### Exercise objective
Pictures are to be left out; every line from the one with "orange book [619,282,725,346]" through the end of the data must be transcribed exactly.

[Object transformation records]
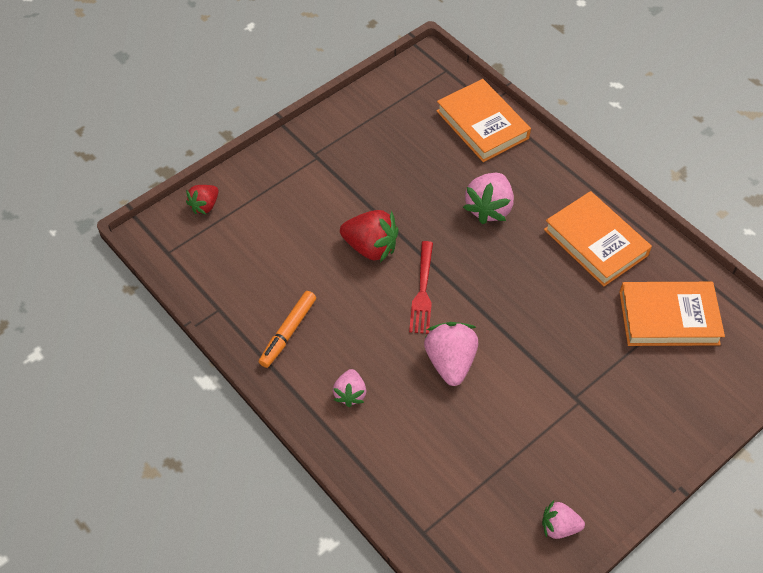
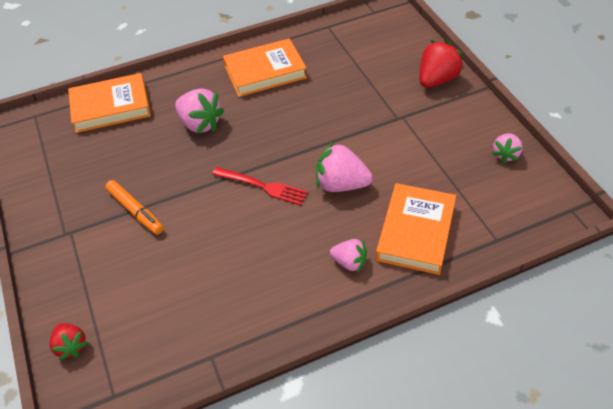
camera: 70 degrees left, 5 degrees down
orange marker [259,291,316,368] -> orange marker moved to [105,180,163,235]
red strawberry [340,210,399,263] -> red strawberry moved to [419,40,464,88]
orange book [619,282,725,346] -> orange book moved to [376,183,456,275]

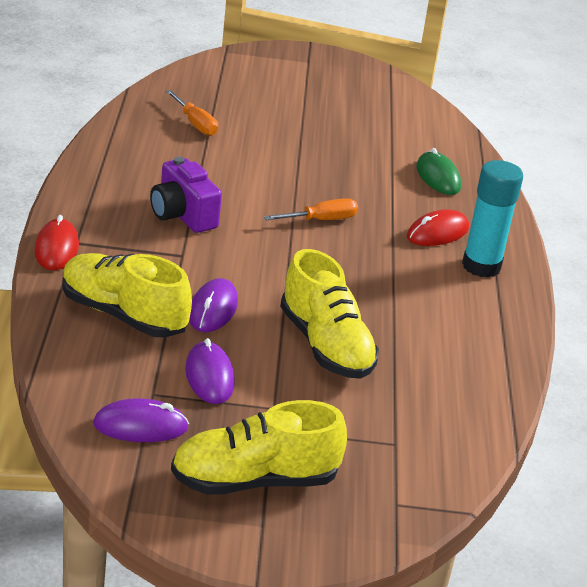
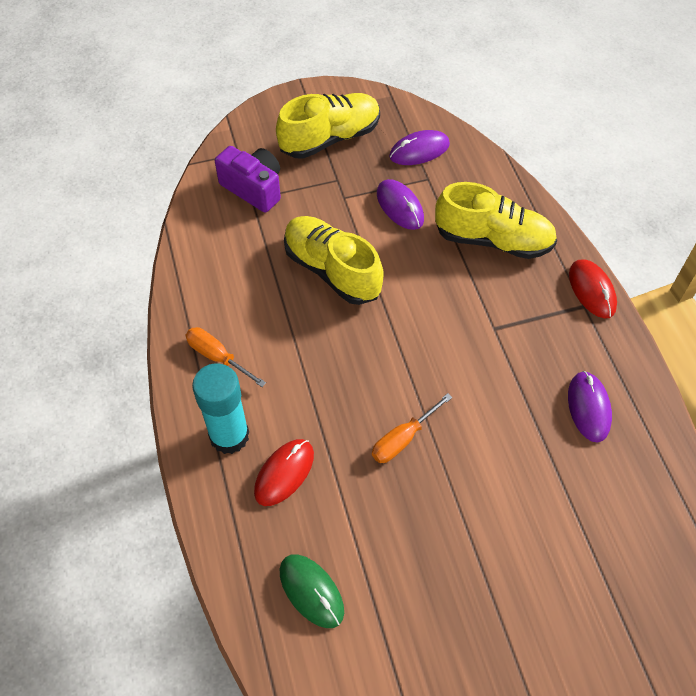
camera: 165 degrees right, 25 degrees up
purple camera [150,157,222,233] -> purple camera moved to [215,146,281,213]
orange screwdriver [166,90,218,136] -> orange screwdriver moved to [185,327,266,387]
purple mouse [189,278,238,332] -> purple mouse moved to [568,371,612,443]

### Output of the exercise
orange book [619,282,725,346] -> orange book moved to [376,183,456,275]

camera: 165 degrees right, 25 degrees up
purple camera [150,157,222,233] -> purple camera moved to [215,146,281,213]
orange screwdriver [166,90,218,136] -> orange screwdriver moved to [185,327,266,387]
purple mouse [189,278,238,332] -> purple mouse moved to [568,371,612,443]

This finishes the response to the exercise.